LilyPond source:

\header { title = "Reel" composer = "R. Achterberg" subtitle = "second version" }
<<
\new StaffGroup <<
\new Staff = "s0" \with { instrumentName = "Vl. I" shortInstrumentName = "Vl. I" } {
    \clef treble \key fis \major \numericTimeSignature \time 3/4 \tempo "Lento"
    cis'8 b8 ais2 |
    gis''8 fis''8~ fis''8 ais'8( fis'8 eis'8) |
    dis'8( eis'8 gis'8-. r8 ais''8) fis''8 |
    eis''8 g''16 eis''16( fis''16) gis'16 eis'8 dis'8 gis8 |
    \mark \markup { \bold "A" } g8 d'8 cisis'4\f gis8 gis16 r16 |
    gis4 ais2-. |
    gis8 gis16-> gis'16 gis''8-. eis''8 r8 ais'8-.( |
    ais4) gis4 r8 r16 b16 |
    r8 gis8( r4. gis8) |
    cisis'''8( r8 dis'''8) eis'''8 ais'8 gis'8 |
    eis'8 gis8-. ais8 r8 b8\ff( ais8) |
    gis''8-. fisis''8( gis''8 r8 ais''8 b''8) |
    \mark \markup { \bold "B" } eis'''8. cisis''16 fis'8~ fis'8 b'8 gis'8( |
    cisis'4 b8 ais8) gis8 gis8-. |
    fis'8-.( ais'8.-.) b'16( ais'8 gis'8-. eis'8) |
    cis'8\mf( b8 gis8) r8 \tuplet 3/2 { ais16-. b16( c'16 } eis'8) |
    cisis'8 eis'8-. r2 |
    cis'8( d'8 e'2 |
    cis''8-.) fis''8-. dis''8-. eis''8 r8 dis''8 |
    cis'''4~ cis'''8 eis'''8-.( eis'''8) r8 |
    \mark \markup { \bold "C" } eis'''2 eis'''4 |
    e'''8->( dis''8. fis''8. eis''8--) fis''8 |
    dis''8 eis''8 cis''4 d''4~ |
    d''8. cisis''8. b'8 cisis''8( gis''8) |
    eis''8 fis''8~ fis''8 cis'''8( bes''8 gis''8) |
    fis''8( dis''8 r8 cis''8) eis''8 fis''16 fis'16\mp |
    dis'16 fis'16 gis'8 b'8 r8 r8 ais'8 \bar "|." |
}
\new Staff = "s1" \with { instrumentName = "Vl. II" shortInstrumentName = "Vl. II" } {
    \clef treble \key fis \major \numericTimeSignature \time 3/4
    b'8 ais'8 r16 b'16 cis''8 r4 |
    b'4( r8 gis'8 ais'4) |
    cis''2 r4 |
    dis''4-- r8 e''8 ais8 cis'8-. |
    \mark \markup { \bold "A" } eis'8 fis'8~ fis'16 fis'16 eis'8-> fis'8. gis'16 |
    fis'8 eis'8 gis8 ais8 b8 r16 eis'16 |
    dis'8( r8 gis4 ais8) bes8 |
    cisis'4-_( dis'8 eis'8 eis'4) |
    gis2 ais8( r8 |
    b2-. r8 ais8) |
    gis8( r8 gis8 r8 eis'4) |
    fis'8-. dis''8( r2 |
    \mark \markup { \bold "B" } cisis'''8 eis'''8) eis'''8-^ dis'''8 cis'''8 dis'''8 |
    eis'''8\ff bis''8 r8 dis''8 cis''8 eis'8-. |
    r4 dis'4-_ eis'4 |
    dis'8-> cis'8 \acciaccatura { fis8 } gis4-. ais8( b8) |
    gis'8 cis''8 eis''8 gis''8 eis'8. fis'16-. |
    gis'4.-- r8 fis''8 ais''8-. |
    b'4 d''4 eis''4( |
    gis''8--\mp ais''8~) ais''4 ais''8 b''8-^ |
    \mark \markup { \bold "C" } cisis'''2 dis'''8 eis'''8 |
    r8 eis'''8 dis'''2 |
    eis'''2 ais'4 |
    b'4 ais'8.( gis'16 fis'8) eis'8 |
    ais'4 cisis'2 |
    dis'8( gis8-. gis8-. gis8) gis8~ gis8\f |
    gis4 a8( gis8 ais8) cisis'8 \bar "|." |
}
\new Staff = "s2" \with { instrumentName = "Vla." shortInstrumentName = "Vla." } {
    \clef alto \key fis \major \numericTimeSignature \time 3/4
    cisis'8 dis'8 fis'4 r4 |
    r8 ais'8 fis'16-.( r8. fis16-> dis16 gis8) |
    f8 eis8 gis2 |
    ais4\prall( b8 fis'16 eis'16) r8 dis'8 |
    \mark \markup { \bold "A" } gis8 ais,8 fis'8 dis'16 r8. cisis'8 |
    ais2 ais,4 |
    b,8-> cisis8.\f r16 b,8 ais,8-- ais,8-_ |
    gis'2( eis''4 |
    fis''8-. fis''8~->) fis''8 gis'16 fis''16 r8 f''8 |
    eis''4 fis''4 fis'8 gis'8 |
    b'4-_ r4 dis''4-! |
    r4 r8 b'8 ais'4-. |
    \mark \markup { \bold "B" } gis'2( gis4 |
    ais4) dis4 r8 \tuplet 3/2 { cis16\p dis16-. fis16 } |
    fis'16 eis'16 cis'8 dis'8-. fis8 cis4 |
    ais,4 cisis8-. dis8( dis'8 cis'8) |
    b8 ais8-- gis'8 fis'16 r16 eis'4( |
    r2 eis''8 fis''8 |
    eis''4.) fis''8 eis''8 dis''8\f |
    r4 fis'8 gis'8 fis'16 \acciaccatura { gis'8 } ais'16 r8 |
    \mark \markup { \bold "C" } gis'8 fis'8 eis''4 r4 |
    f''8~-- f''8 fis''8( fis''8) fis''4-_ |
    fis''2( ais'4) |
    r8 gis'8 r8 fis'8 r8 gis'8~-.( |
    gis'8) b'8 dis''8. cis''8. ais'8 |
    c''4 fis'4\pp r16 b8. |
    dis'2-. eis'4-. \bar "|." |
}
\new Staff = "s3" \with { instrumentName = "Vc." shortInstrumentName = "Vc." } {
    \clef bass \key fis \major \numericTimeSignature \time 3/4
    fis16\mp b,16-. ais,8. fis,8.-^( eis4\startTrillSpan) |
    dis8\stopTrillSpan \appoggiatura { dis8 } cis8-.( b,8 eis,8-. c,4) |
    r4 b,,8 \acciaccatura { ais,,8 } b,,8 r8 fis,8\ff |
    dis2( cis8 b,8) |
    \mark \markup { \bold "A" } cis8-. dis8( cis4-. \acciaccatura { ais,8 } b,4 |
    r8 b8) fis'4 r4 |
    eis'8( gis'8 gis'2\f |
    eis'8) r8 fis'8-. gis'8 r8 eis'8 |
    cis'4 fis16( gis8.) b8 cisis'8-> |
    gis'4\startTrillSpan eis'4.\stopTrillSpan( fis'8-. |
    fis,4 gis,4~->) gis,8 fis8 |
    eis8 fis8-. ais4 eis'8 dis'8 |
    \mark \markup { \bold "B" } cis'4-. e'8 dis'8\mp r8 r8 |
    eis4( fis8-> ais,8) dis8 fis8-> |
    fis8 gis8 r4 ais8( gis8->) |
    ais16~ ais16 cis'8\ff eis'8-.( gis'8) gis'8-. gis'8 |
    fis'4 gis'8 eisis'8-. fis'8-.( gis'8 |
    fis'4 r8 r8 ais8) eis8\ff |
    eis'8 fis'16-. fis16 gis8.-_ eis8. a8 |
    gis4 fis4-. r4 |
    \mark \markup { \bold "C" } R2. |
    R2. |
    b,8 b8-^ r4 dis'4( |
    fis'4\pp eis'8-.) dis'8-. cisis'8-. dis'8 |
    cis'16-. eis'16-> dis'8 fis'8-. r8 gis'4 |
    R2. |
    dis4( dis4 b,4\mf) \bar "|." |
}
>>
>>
___
__Instructions for the task__
Collect every line of the records above that contains the string "time", and copy each one in full.

__Answer to the exercise__
    \clef treble \key fis \major \numericTimeSignature \time 3/4 \tempo "Lento"
    \clef treble \key fis \major \numericTimeSignature \time 3/4
    \clef alto \key fis \major \numericTimeSignature \time 3/4
    \clef bass \key fis \major \numericTimeSignature \time 3/4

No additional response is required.